**What to produce:** Please produce an exact copy of only the lines from the one with "J103 pin 2: +9V -> GND" through the last one of the material, without pictures.

**Data extract:**
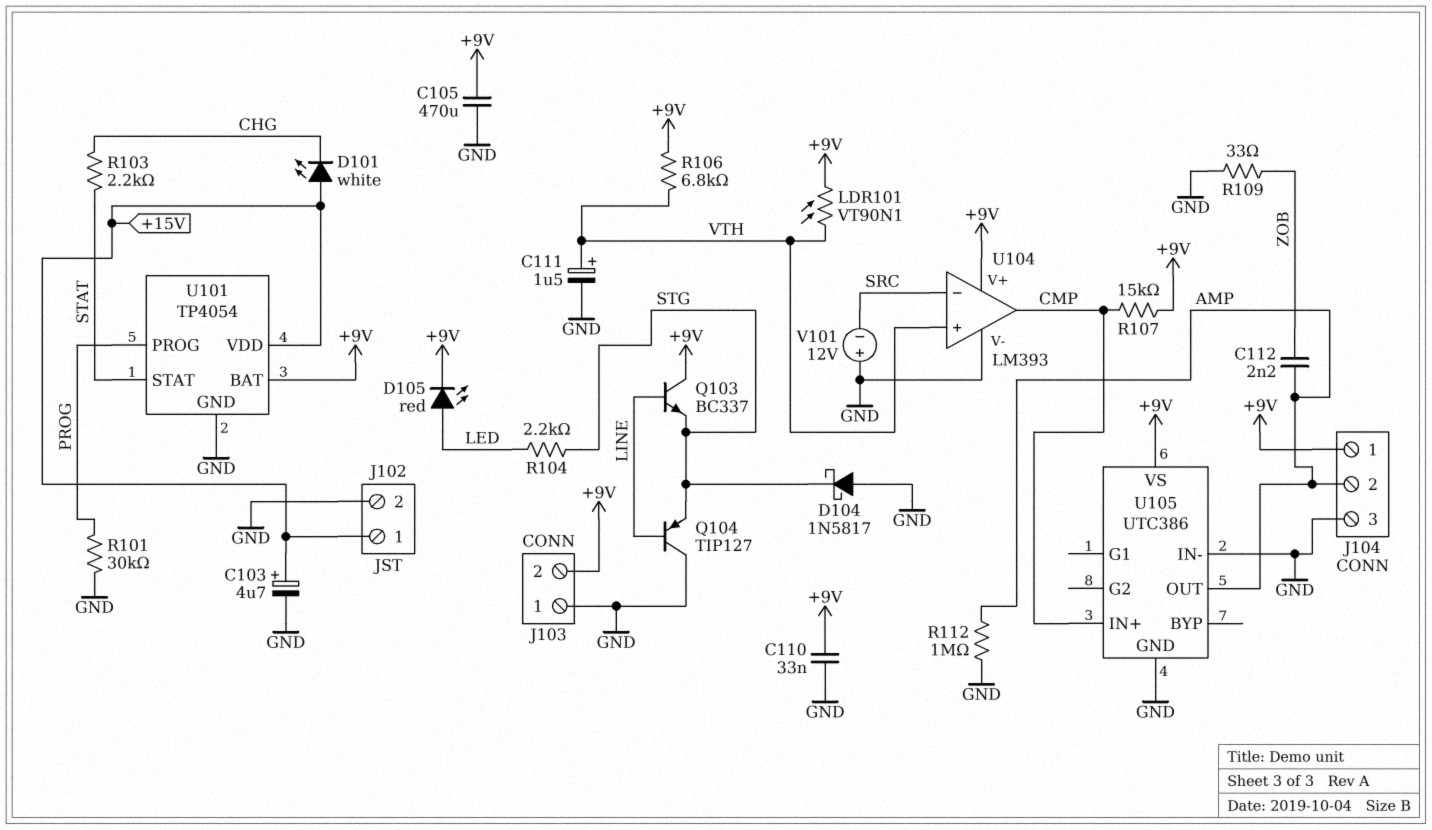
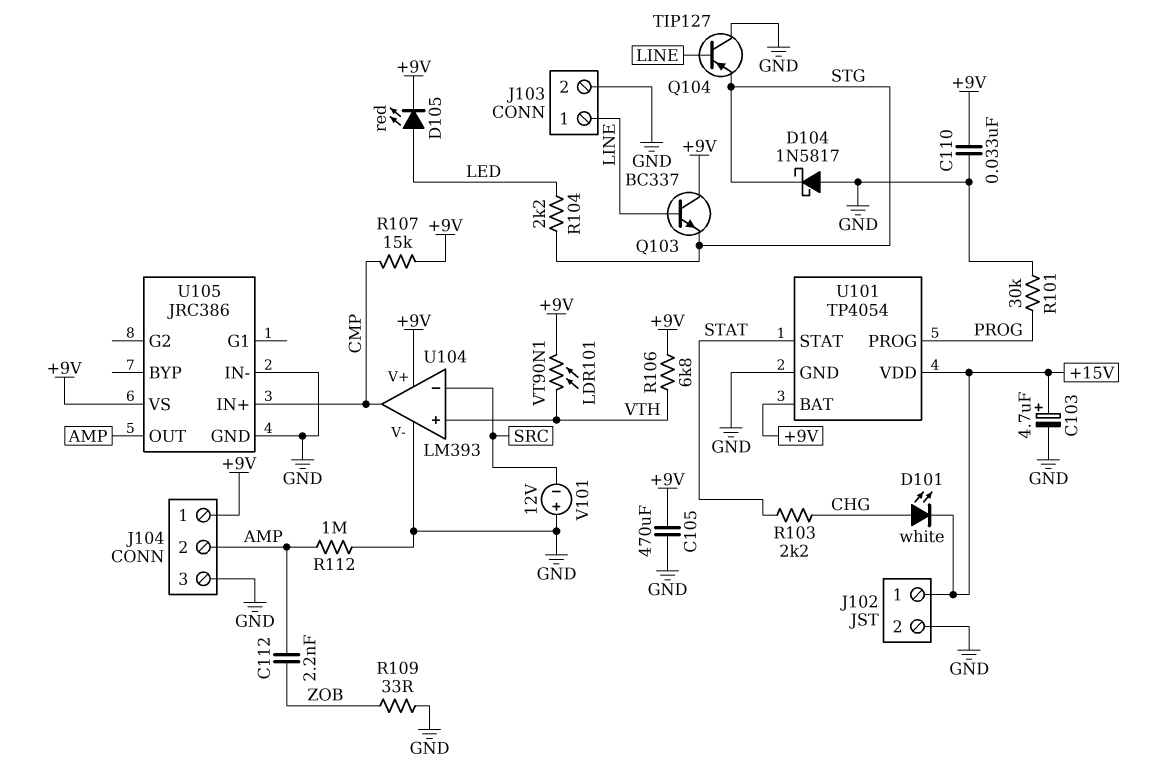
C111: 1.5uF (plus VTH, minus GND) -> none
D101: LED white (A +15V, K CHG) -> LED white (A CHG, K +15V)
J103 pin 1: GND -> LINE
J103 pin 2: +9V -> GND
U105: UTC386 -> JRC386

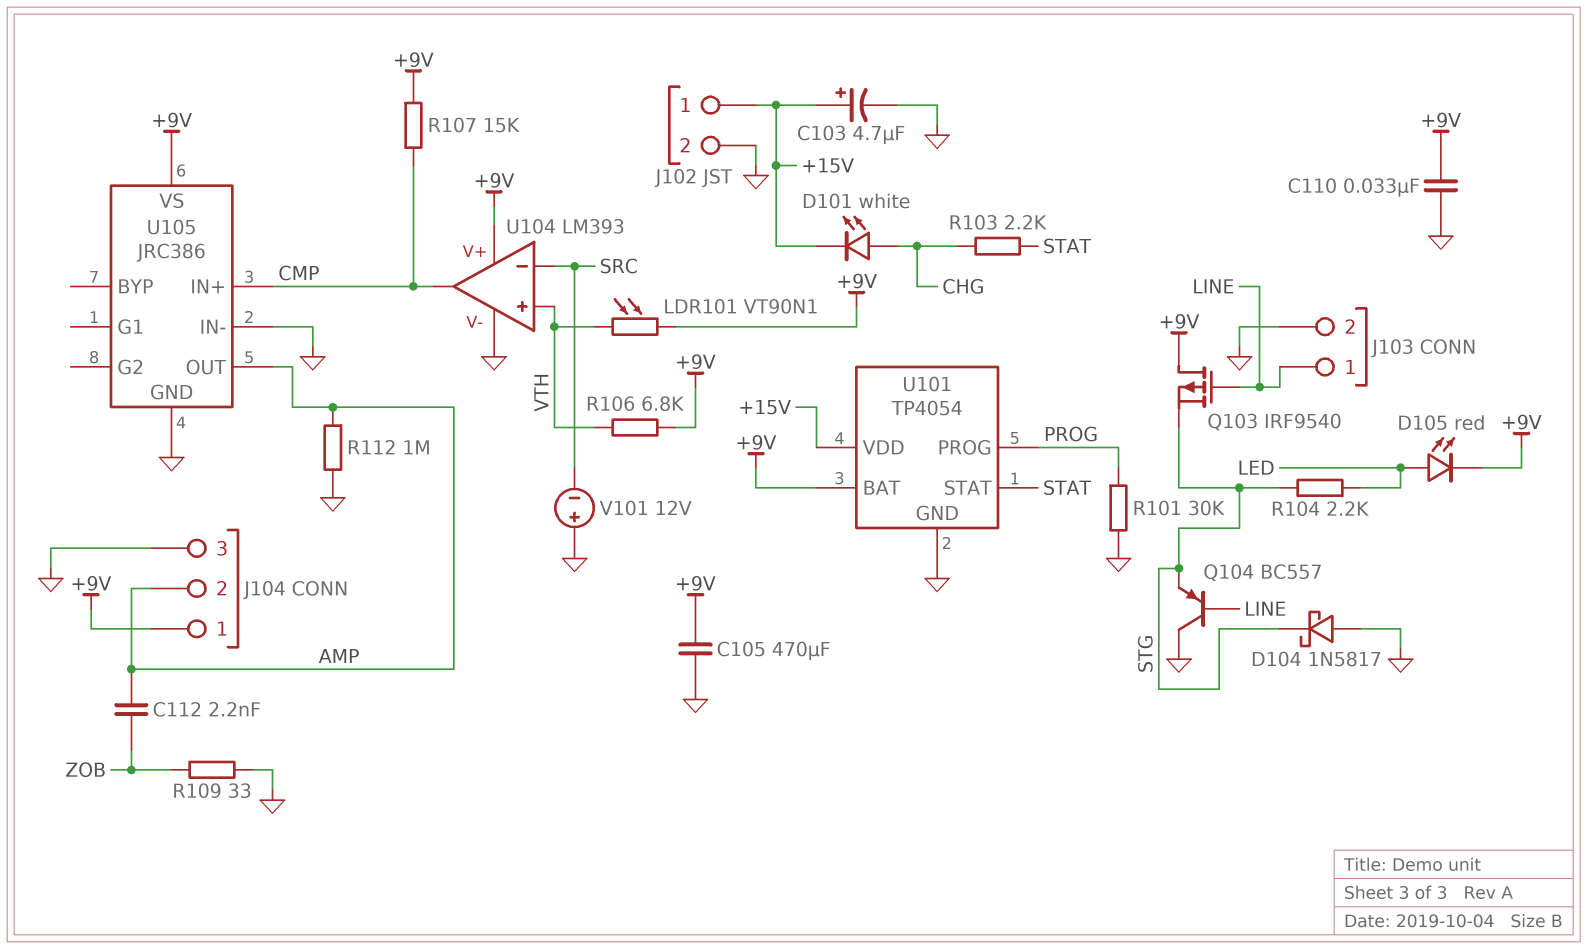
Q103: NPN BC337 (B LINE, C +9V, E STG) -> PMOS IRF9540 (G LINE, D +9V, S STG)
Q104: PNP TIP127 (B LINE, C GND, E STG) -> PNP BC557 (B LINE, C GND, E STG)

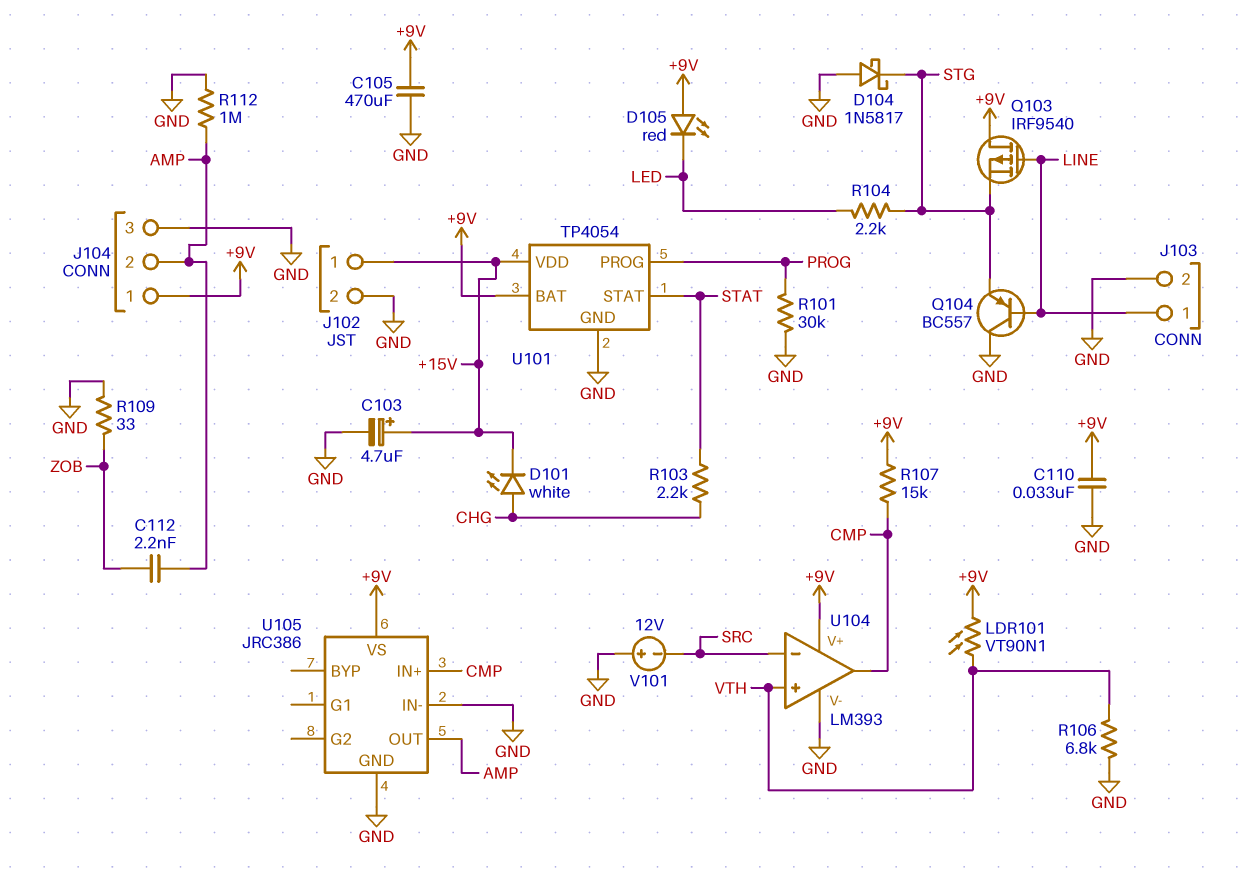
D105: LED red (A LED, K +9V) -> LED red (A +9V, K LED)
R106: 6.8k (+9V, VTH) -> 6.8k (GND, VTH)

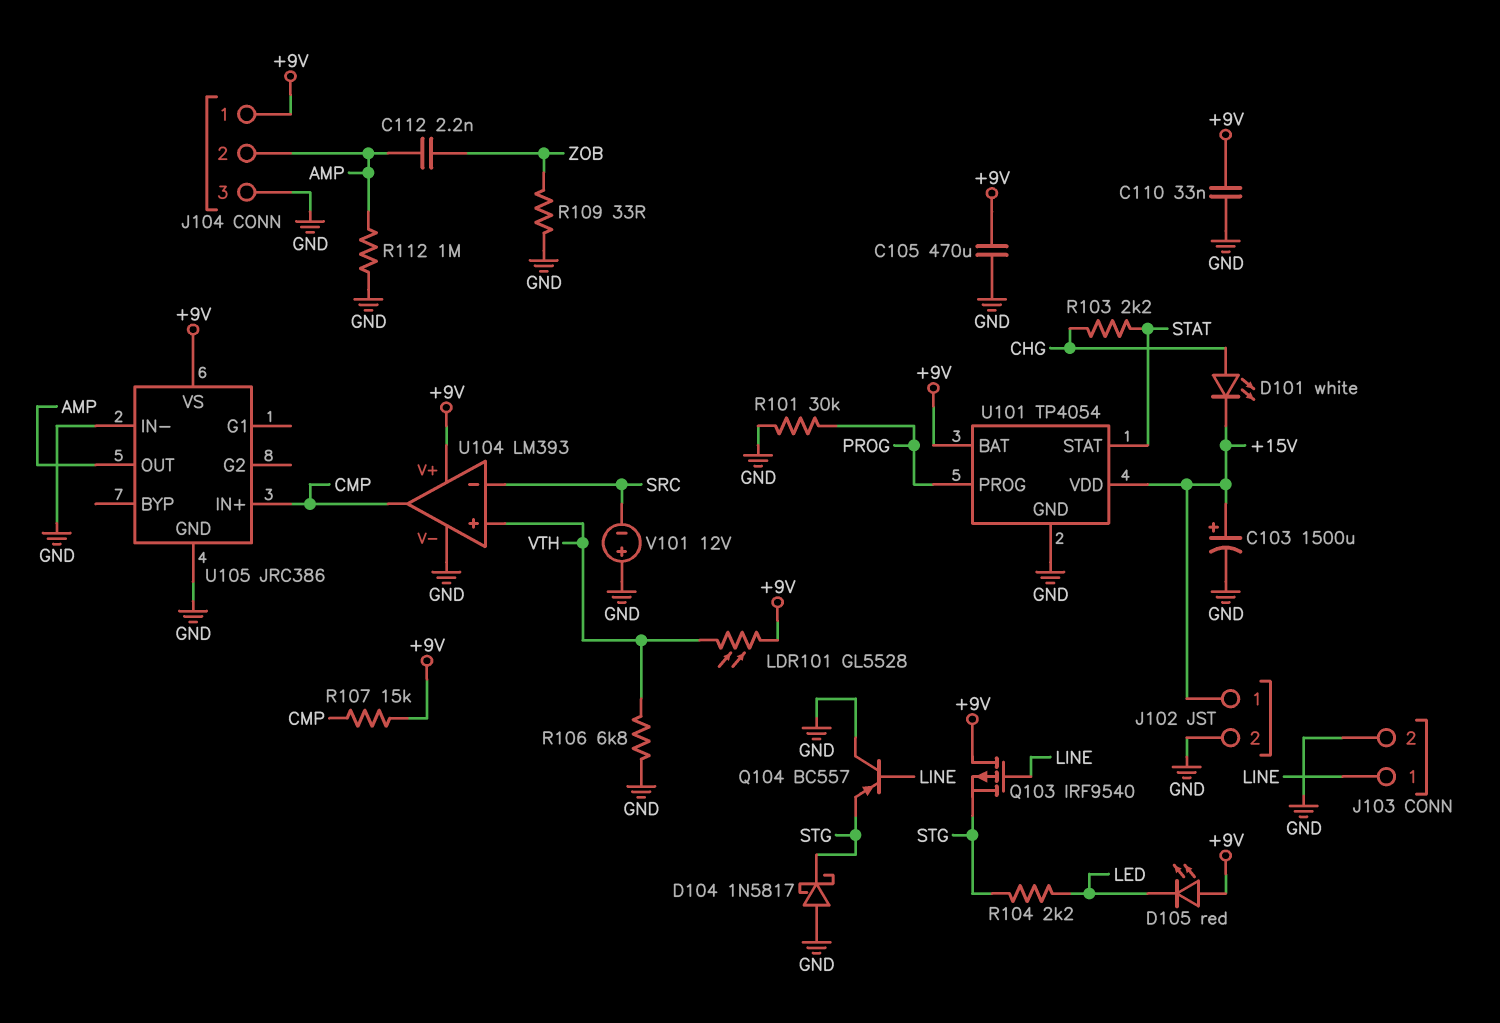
C103: 4.7uF (plus +15V, minus GND) -> 1500uF (plus +15V, minus GND)
LDR101: VT90N1 (+9V, VTH) -> GL5528 (+9V, VTH)

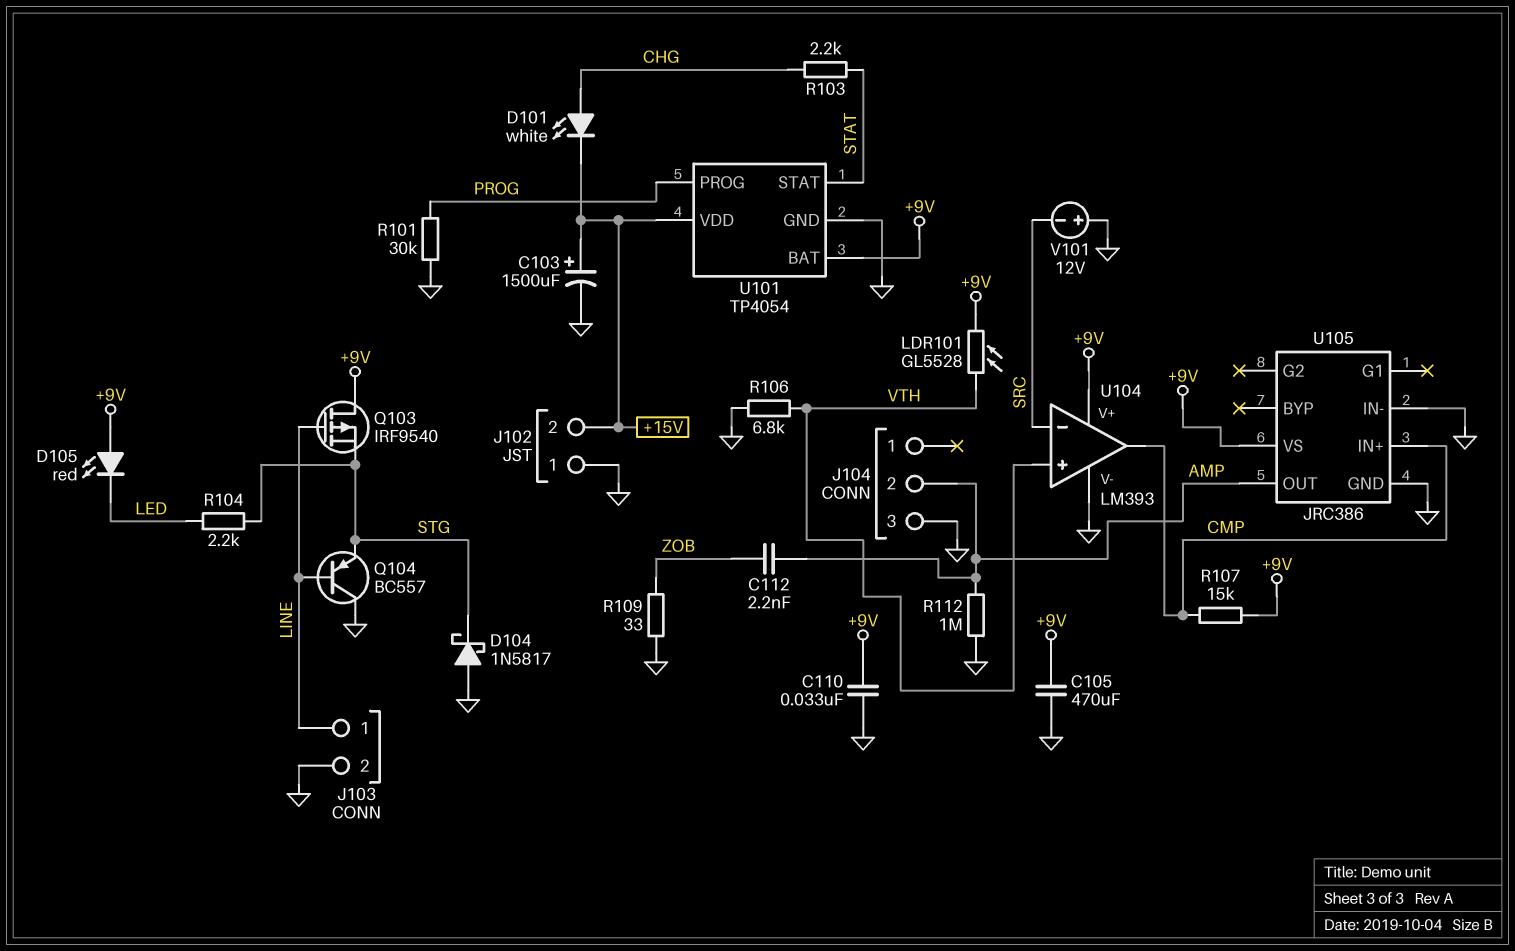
J102 pin 1: +15V -> GND
J102 pin 2: GND -> +15V
J104 pin 1: +9V -> none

**Exercise response:**
J103 pin 2: +9V -> GND
U105: UTC386 -> JRC386

Q103: NPN BC337 (B LINE, C +9V, E STG) -> PMOS IRF9540 (G LINE, D +9V, S STG)
Q104: PNP TIP127 (B LINE, C GND, E STG) -> PNP BC557 (B LINE, C GND, E STG)

D105: LED red (A LED, K +9V) -> LED red (A +9V, K LED)
R106: 6.8k (+9V, VTH) -> 6.8k (GND, VTH)

C103: 4.7uF (plus +15V, minus GND) -> 1500uF (plus +15V, minus GND)
LDR101: VT90N1 (+9V, VTH) -> GL5528 (+9V, VTH)

J102 pin 1: +15V -> GND
J102 pin 2: GND -> +15V
J104 pin 1: +9V -> none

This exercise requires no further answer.